GOAL OF THE EXERCISE:
For the entries that follow, set down each one exactly and drop any pictures.

Scene comparison data
------

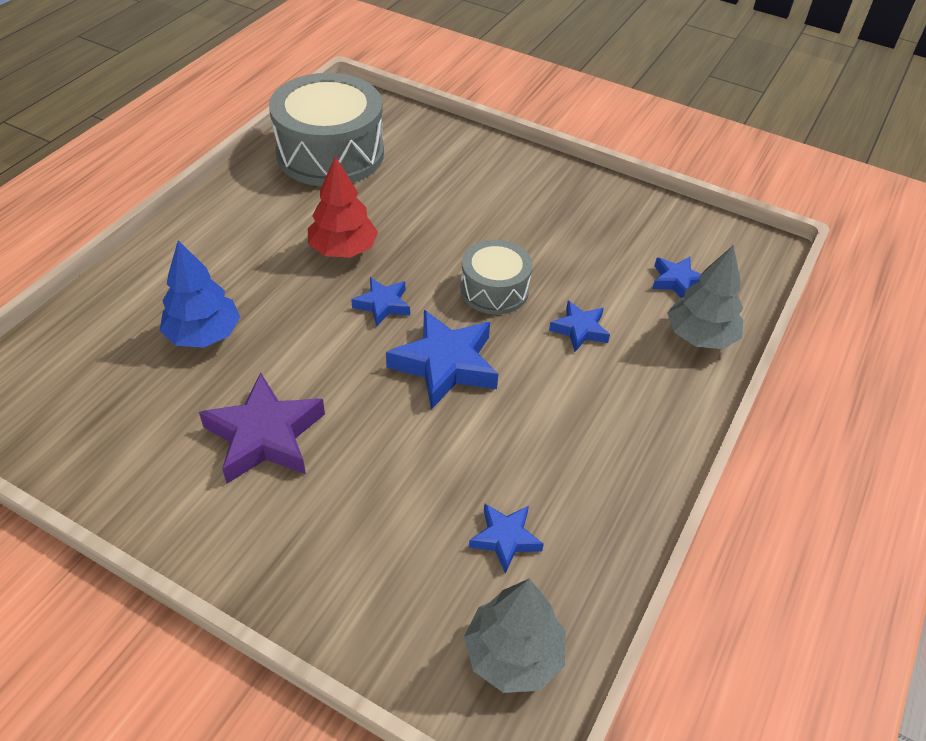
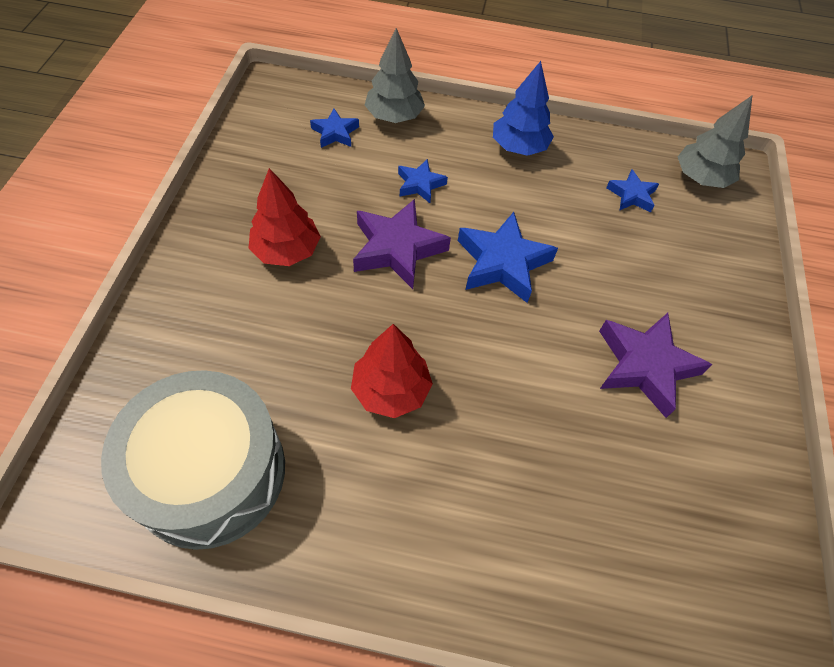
camera: 110 degrees left, 10 degrees up
(204, 334) = (569, 472): blue tree -> blue tree (518, 147)
(383, 305) = (455, 328): blue star -> none
(494, 290) = (397, 248): grey drum -> purple star
(518, 219) = (287, 250): none -> red tree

------

WORKED SOLUTION:
camera: 110 degrees left, 10 degrees up
(204, 334) = (569, 472): blue tree -> blue tree (518, 147)
(383, 305) = (455, 328): blue star -> none
(494, 290) = (397, 248): grey drum -> purple star
(518, 219) = (287, 250): none -> red tree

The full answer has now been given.